== TASK MATERIAL ==

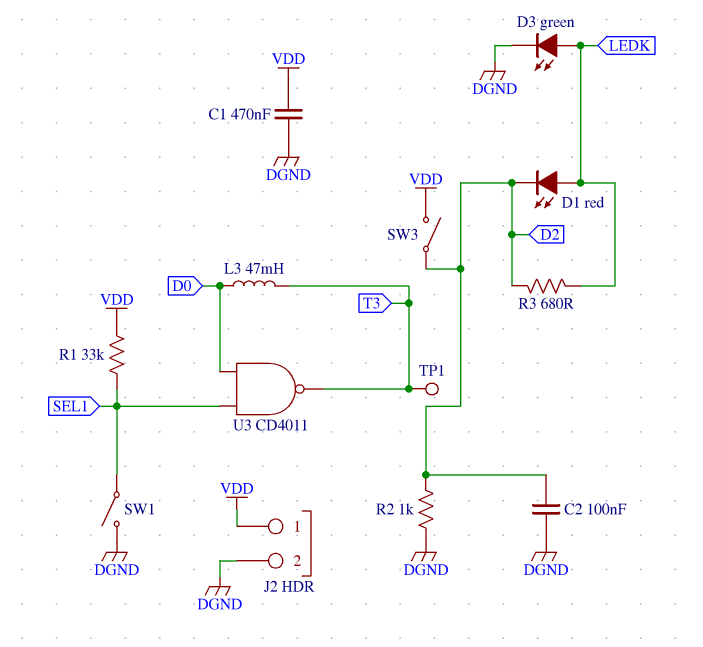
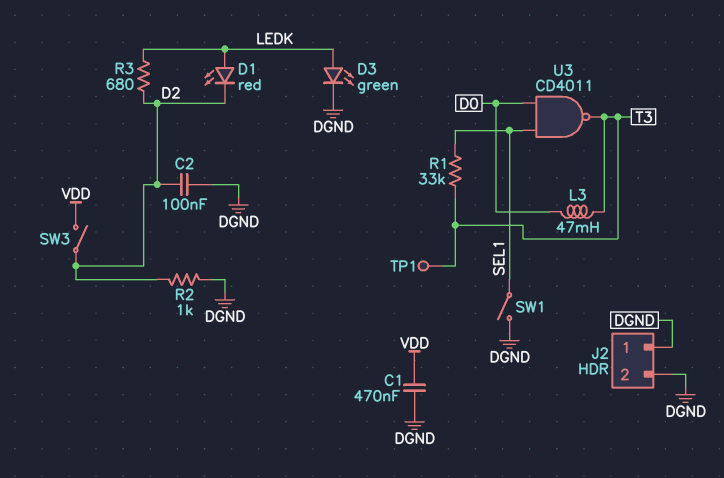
J2 pin 1: VDD -> DGND
R1: 33k (SEL1, VDD) -> 33k (SEL1, T3)

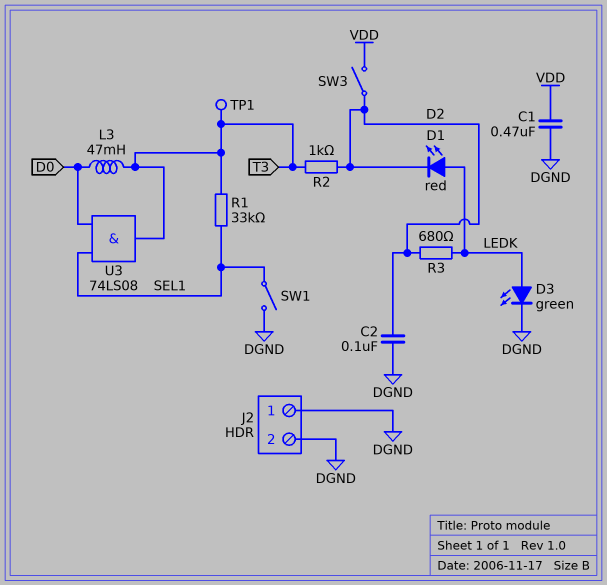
R2: 1k (D2, DGND) -> 1k (D2, T3)
U3: NAND CD4011 (in D0, in SEL1, out T3) -> AND 74LS08 (in D0, in SEL1, out T3)

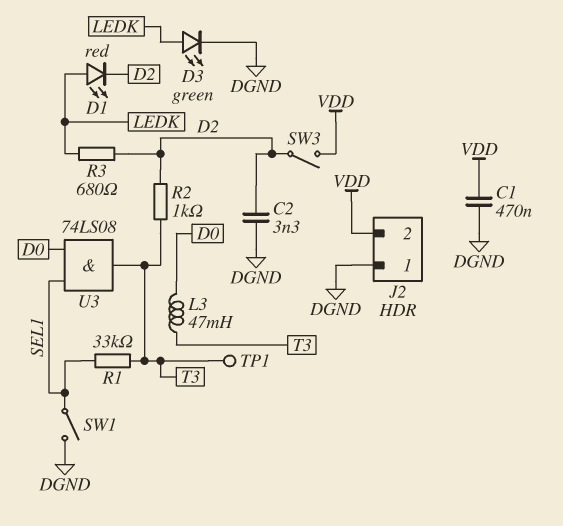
C2: 100nF (D2, DGND) -> 3.3nF (D2, DGND)
J2 pin 2: DGND -> VDD

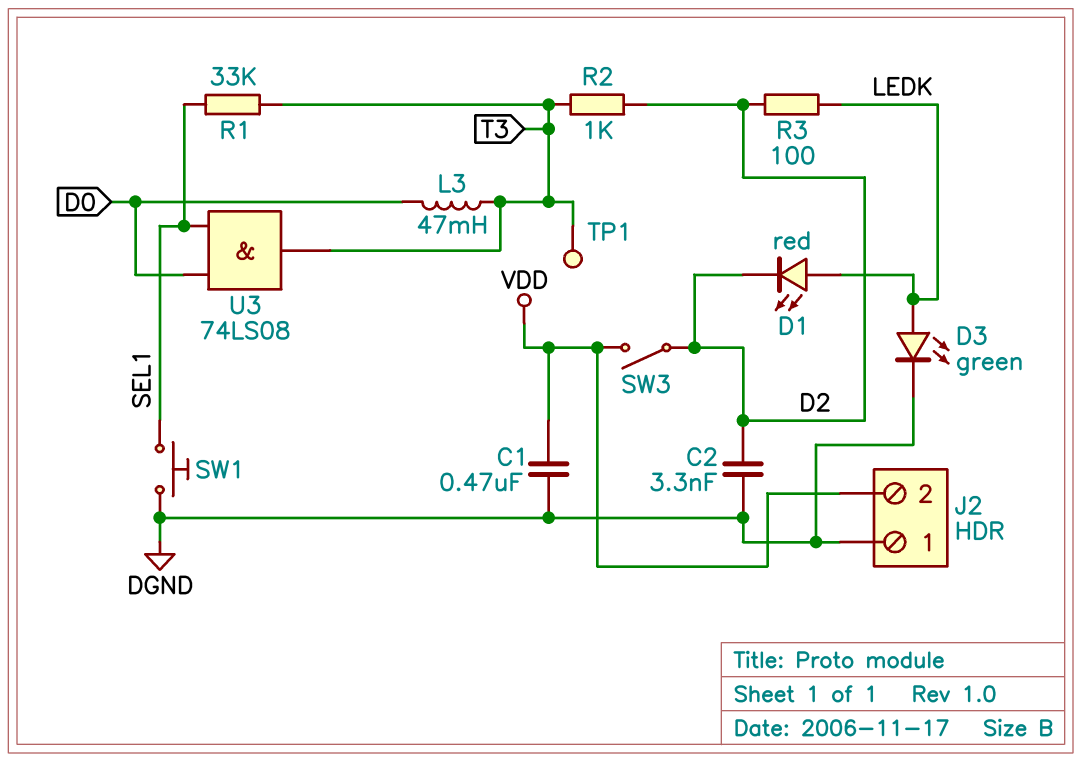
R3: 680 (D2, LEDK) -> 100 (D2, LEDK)
SW1: switch (DGND, SEL1) -> button (DGND, SEL1)

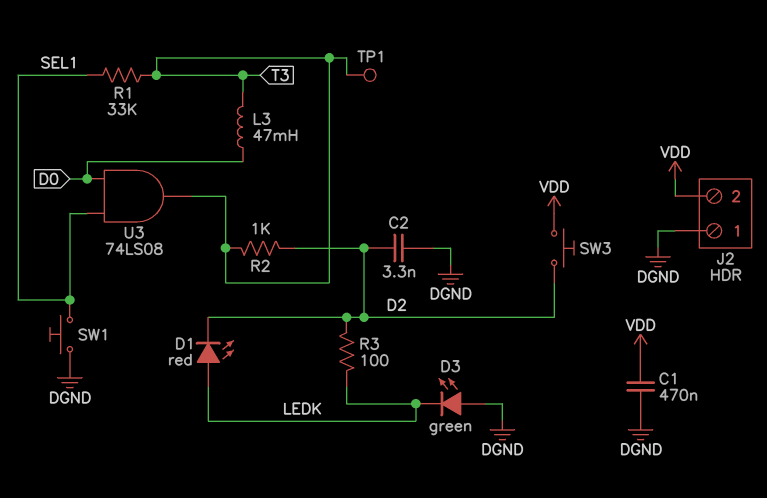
D3: LED green (A LEDK, K DGND) -> LED green (A DGND, K LEDK)
SW3: switch (D2, VDD) -> button (D2, VDD)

===

**REQUIRED ACTION**
Every line from the one with "R2: 1k (D2, DGND) -> 1k (D2, T3)" through the end of the records above belongs in the answer, copied exactly; no picture does.

**RESPONSE AREA**
R2: 1k (D2, DGND) -> 1k (D2, T3)
U3: NAND CD4011 (in D0, in SEL1, out T3) -> AND 74LS08 (in D0, in SEL1, out T3)

C2: 100nF (D2, DGND) -> 3.3nF (D2, DGND)
J2 pin 2: DGND -> VDD

R3: 680 (D2, LEDK) -> 100 (D2, LEDK)
SW1: switch (DGND, SEL1) -> button (DGND, SEL1)

D3: LED green (A LEDK, K DGND) -> LED green (A DGND, K LEDK)
SW3: switch (D2, VDD) -> button (D2, VDD)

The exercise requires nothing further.